Object change descriptions
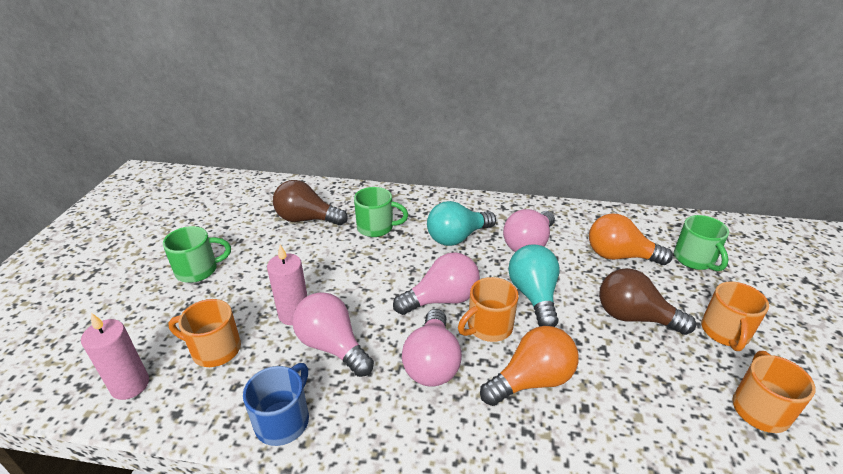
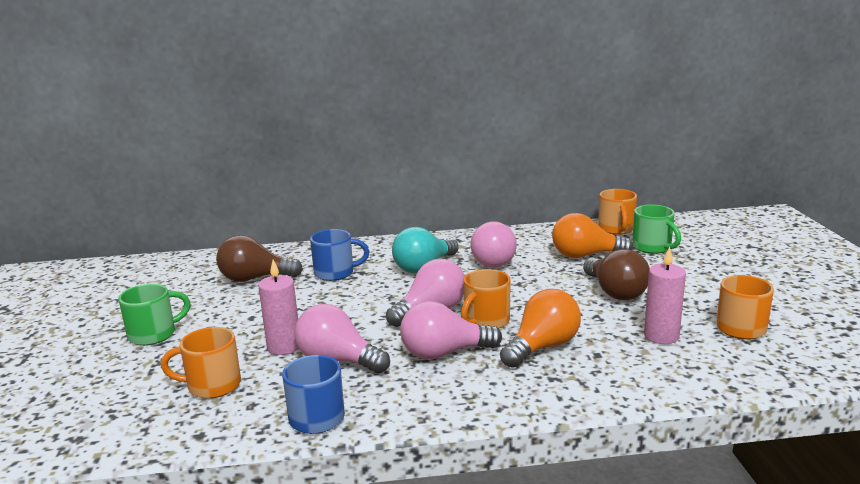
camera: 15 degrees left, 15 degrees down
(130, 385) = (133, 426): pink candle -> pink candle (661, 336)
(376, 227) = (335, 273): green mug -> blue mug
(432, 363) = (444, 353): pink light bulb -> pink light bulb turned 90 degrees clockwise
(533, 296) = (518, 294): turquoise light bulb -> none
(634, 317) = (615, 292): brown light bulb -> brown light bulb turned 120 degrees counterclockwise
(725, 333) = (696, 288): orange mug -> orange mug (616, 229)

> WHAT TO PRODUCE:
Your task is to find each line in the entries that contains the string "bulb" and copy it.

> TASK RESPONSE:
(432, 363) = (444, 353): pink light bulb -> pink light bulb turned 90 degrees clockwise
(533, 296) = (518, 294): turquoise light bulb -> none
(634, 317) = (615, 292): brown light bulb -> brown light bulb turned 120 degrees counterclockwise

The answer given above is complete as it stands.